**Saved entries:**
▬▬▬▬▬▬▬▬▬▬

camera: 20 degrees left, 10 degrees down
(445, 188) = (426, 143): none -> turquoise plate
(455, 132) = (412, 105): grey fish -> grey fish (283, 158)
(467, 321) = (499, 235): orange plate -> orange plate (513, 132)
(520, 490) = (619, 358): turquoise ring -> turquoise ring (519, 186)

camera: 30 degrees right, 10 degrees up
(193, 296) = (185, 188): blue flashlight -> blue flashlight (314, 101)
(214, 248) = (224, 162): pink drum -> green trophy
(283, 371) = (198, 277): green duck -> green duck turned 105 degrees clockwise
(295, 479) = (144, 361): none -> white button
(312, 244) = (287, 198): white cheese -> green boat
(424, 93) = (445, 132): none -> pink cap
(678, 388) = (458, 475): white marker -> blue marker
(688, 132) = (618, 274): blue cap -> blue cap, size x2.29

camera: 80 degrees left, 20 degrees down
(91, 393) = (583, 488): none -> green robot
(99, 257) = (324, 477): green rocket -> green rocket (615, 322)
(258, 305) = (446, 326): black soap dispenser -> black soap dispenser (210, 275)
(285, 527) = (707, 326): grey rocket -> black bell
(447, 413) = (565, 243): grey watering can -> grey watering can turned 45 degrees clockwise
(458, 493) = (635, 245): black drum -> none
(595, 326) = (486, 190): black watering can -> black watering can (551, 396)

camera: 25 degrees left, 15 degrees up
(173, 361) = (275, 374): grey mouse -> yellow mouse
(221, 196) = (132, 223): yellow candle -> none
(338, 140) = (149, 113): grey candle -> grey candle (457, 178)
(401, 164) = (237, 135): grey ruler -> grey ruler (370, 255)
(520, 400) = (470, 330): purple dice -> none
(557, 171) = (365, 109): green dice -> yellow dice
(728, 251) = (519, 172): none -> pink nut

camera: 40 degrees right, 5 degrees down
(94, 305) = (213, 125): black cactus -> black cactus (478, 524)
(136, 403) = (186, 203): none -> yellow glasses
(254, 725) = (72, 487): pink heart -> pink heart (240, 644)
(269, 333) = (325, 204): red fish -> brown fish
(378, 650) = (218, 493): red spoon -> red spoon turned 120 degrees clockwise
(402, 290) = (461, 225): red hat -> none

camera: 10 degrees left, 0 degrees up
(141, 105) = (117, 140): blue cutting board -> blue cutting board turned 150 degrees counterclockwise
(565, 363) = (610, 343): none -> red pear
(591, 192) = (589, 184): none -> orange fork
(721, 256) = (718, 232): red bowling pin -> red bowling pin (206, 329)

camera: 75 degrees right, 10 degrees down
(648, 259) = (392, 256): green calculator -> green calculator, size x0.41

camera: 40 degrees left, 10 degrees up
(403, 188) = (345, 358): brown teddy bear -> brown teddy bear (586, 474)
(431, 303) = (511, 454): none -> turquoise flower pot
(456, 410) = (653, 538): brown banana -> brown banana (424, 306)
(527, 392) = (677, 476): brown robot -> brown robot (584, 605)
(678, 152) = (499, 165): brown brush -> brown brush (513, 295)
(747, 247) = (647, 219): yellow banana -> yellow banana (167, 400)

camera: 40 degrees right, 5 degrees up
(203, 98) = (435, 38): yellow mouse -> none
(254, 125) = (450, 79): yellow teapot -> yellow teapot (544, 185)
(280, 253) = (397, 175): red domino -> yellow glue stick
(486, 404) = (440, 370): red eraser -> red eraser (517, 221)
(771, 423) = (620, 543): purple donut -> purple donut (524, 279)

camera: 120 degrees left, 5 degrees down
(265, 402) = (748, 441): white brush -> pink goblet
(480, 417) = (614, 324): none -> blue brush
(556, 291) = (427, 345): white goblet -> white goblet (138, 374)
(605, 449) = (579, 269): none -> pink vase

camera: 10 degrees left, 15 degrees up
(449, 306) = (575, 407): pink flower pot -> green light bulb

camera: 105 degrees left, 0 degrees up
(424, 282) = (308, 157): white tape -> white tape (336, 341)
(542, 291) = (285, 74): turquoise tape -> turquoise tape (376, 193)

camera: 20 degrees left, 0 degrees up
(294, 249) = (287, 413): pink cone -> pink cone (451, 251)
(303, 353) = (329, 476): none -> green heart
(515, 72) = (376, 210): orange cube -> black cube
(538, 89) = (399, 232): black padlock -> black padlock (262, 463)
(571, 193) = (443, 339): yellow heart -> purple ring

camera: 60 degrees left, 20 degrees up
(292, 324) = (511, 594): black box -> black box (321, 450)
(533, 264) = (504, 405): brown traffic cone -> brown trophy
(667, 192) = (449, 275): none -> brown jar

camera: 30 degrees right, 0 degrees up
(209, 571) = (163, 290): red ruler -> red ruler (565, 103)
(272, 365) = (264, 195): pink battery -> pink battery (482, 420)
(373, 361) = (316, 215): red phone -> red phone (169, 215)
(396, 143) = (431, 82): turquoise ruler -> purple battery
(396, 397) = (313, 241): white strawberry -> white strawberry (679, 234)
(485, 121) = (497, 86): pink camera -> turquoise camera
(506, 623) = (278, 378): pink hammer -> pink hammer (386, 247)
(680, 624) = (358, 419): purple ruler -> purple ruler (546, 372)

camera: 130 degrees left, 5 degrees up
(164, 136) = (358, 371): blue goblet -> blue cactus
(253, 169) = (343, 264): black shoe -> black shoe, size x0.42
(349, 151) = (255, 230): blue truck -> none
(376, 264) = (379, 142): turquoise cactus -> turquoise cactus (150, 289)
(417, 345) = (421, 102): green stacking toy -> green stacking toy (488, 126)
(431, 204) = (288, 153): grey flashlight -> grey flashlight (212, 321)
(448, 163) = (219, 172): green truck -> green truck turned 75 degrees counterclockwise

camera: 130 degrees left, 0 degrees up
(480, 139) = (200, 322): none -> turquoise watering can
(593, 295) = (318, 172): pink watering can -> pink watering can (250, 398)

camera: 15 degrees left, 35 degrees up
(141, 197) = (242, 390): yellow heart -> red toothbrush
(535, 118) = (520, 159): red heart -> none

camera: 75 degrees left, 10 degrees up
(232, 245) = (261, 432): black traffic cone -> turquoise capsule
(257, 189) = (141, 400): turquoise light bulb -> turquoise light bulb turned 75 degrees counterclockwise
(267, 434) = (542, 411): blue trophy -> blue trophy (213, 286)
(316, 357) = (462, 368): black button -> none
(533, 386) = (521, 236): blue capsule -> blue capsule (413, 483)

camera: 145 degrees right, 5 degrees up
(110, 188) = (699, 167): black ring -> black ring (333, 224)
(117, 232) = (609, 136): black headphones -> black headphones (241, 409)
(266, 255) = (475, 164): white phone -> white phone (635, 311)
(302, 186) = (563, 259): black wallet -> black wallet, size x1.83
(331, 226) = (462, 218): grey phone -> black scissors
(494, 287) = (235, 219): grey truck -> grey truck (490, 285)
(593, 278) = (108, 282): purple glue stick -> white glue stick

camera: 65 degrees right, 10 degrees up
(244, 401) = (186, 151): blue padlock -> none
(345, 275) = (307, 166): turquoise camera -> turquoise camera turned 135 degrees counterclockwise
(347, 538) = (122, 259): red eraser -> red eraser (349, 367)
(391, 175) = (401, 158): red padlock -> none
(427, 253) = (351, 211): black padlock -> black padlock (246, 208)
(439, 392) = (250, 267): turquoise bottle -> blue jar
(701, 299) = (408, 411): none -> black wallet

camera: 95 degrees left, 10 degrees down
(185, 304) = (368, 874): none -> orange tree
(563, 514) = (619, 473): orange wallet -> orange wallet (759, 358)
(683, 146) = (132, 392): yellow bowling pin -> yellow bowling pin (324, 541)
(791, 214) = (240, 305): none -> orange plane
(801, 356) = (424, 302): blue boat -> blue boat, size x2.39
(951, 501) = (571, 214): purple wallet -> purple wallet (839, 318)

▬▬▬▬▬▬▬▬▬▬

**What the task requires:**
Reproduce each line of the records in which the word "size" appears.

**Exercise result:**
(688, 132) = (618, 274): blue cap -> blue cap, size x2.29
(648, 259) = (392, 256): green calculator -> green calculator, size x0.41
(253, 169) = (343, 264): black shoe -> black shoe, size x0.42
(302, 186) = (563, 259): black wallet -> black wallet, size x1.83
(801, 356) = (424, 302): blue boat -> blue boat, size x2.39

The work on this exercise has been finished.